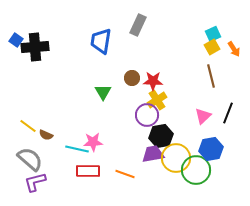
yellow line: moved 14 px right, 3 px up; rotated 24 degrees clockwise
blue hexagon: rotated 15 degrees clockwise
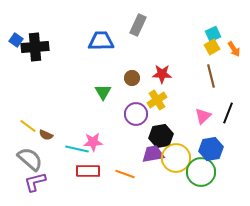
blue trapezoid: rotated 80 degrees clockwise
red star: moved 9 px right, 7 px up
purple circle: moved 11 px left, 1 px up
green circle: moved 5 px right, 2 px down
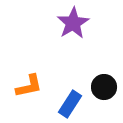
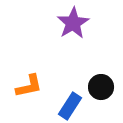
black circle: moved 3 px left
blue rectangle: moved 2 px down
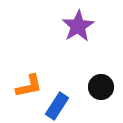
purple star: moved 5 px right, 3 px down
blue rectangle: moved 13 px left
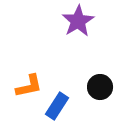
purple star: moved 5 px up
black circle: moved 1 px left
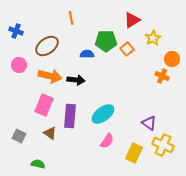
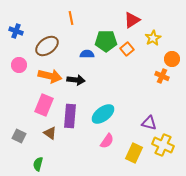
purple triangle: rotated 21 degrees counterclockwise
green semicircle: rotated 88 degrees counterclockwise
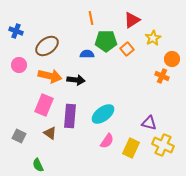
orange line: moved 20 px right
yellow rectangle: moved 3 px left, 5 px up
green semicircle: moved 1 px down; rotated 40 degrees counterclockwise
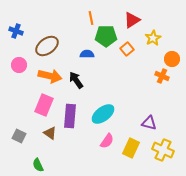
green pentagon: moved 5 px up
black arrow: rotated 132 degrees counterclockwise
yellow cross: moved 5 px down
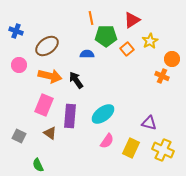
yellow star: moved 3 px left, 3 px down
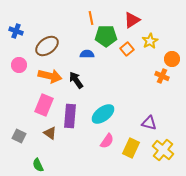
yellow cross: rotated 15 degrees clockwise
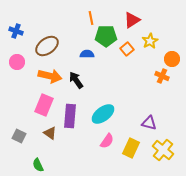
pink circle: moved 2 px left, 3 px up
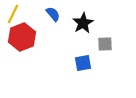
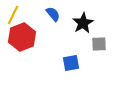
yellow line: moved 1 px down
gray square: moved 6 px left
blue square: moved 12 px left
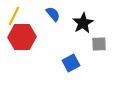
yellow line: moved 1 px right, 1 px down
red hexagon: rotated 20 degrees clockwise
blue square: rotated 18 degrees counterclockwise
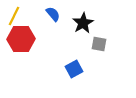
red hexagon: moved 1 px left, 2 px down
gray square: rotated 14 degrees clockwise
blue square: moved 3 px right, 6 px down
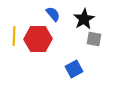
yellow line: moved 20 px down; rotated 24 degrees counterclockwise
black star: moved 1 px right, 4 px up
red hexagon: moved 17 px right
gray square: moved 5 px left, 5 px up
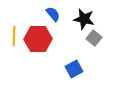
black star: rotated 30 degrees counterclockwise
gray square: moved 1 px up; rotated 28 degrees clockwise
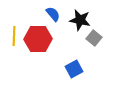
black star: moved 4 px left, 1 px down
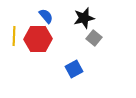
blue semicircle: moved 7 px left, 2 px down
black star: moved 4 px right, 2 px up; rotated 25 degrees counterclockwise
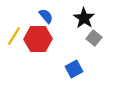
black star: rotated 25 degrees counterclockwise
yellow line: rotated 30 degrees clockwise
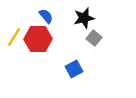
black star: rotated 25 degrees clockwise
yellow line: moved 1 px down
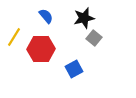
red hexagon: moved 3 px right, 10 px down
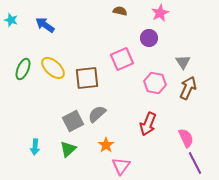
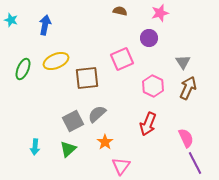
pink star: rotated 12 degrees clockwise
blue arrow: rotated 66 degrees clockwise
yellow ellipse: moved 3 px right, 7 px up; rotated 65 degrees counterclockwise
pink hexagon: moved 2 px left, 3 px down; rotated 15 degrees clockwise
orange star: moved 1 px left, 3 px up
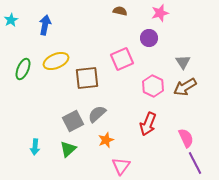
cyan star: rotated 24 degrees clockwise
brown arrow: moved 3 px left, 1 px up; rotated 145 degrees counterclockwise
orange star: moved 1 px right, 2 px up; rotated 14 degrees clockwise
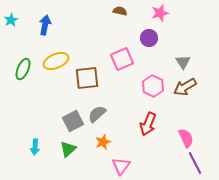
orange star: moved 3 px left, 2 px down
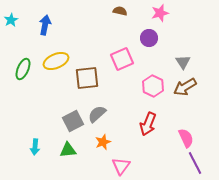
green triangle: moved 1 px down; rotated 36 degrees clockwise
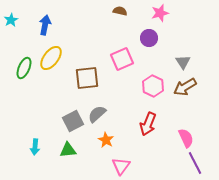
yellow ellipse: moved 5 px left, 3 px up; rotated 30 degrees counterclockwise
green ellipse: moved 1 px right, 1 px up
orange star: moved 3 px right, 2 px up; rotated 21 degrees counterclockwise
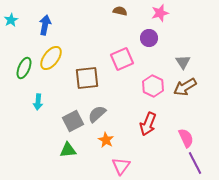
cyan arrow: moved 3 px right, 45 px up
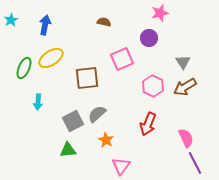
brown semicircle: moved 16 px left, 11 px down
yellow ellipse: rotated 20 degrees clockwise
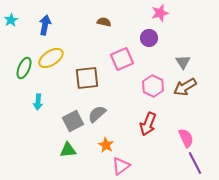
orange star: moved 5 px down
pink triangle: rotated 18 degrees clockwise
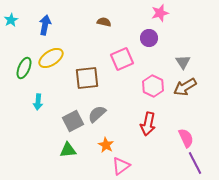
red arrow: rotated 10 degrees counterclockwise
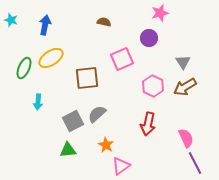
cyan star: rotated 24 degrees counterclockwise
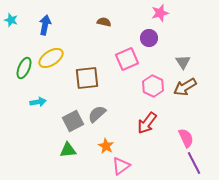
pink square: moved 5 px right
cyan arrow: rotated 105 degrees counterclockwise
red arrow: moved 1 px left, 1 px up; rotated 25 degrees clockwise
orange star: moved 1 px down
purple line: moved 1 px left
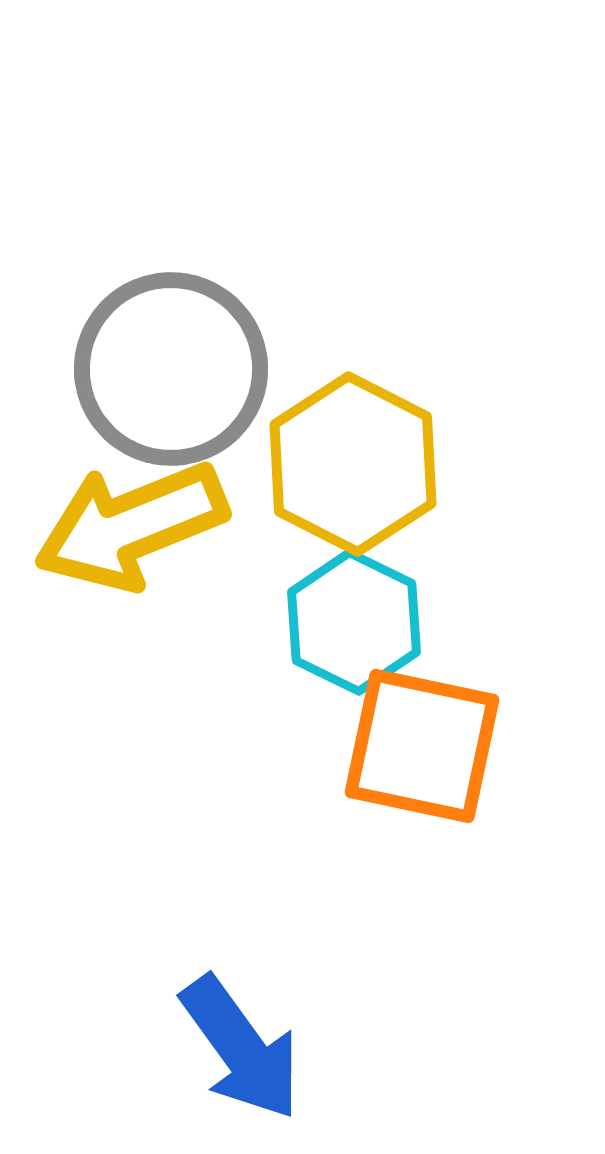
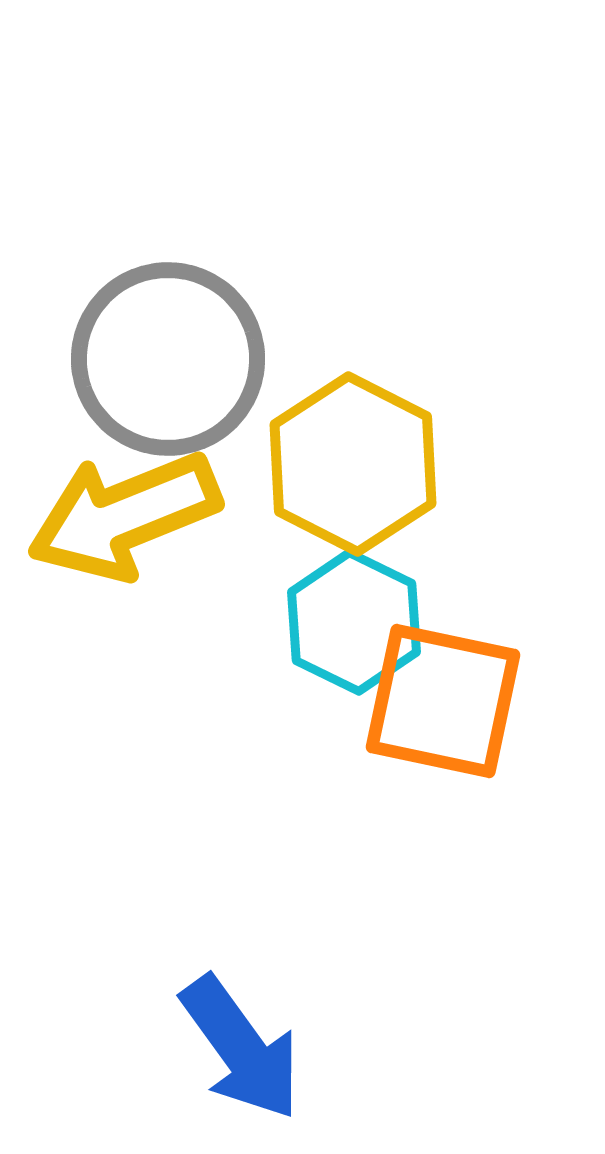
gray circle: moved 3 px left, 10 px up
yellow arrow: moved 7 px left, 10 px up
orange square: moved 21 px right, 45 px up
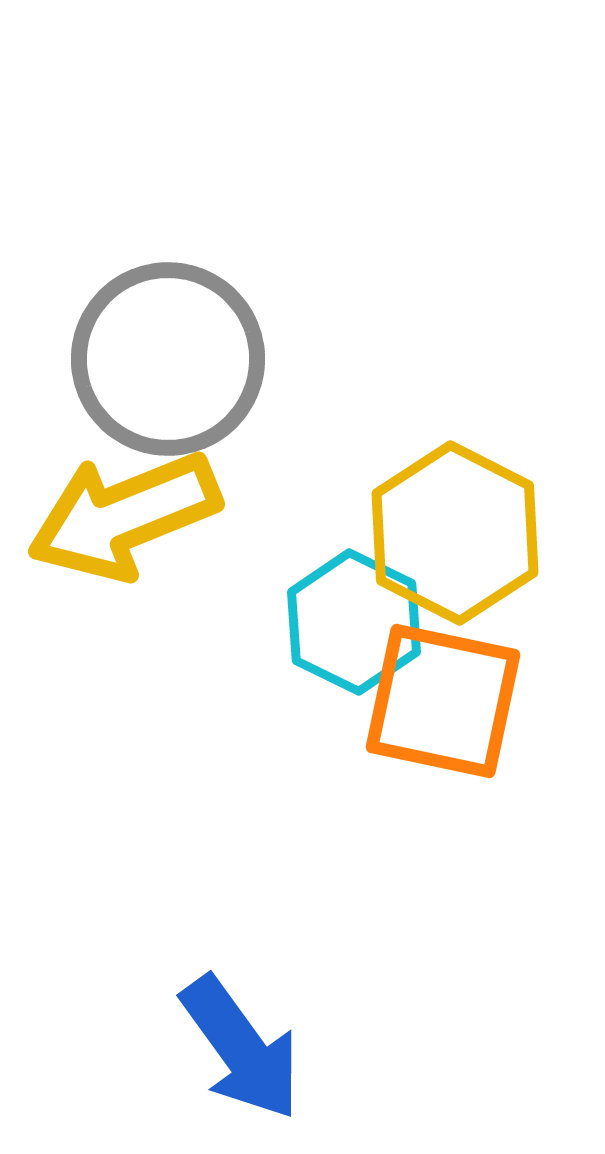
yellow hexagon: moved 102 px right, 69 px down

* * * * * * * * *

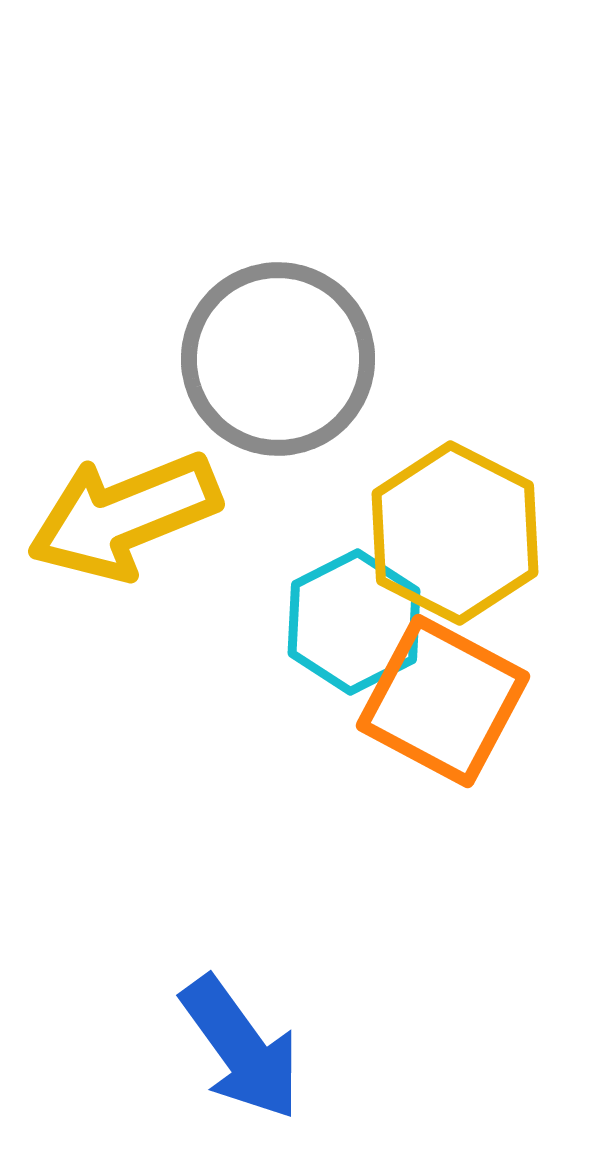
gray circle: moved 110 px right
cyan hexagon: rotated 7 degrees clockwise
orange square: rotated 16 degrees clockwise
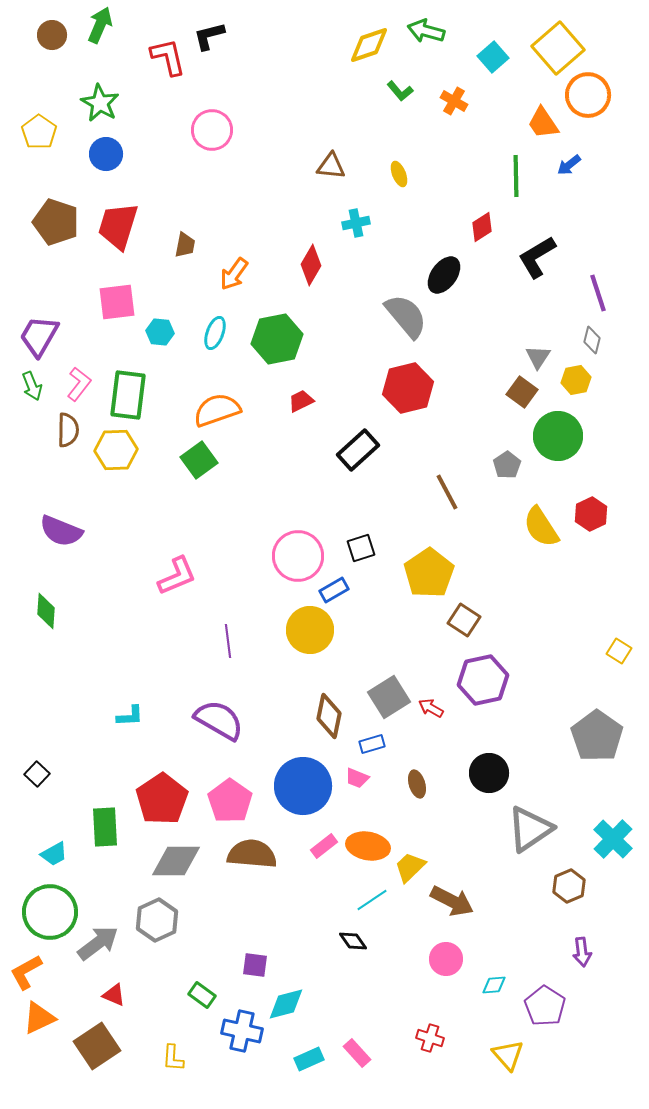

* * * * * * * * *

• DIRECTIONS: Starting at the listing line that contains "black star: moved 4 px left, 1 px down" and ending at the one that contains "orange star: moved 1 px left, 3 px up", rewrite those lines as a Markdown table with the columns Row and Line. Leave out blank lines and the pictures.

• WRITTEN SOLUTION:
| Row | Line |
|---|---|
| 1 | black star: moved 4 px left, 1 px down |
| 2 | blue semicircle: moved 7 px left, 2 px down |
| 3 | black star: moved 4 px right, 2 px up; rotated 25 degrees counterclockwise |
| 4 | black star: rotated 25 degrees counterclockwise |
| 5 | yellow line: rotated 30 degrees clockwise |
| 6 | black star: rotated 25 degrees clockwise |
| 7 | yellow line: moved 1 px down |
| 8 | red hexagon: moved 3 px right, 10 px down |
| 9 | pink star: rotated 12 degrees clockwise |
| 10 | blue arrow: rotated 66 degrees clockwise |
| 11 | yellow ellipse: moved 3 px right, 7 px up; rotated 65 degrees counterclockwise |
| 12 | pink hexagon: moved 2 px left, 3 px down; rotated 15 degrees clockwise |
| 13 | orange star: moved 1 px left, 3 px up |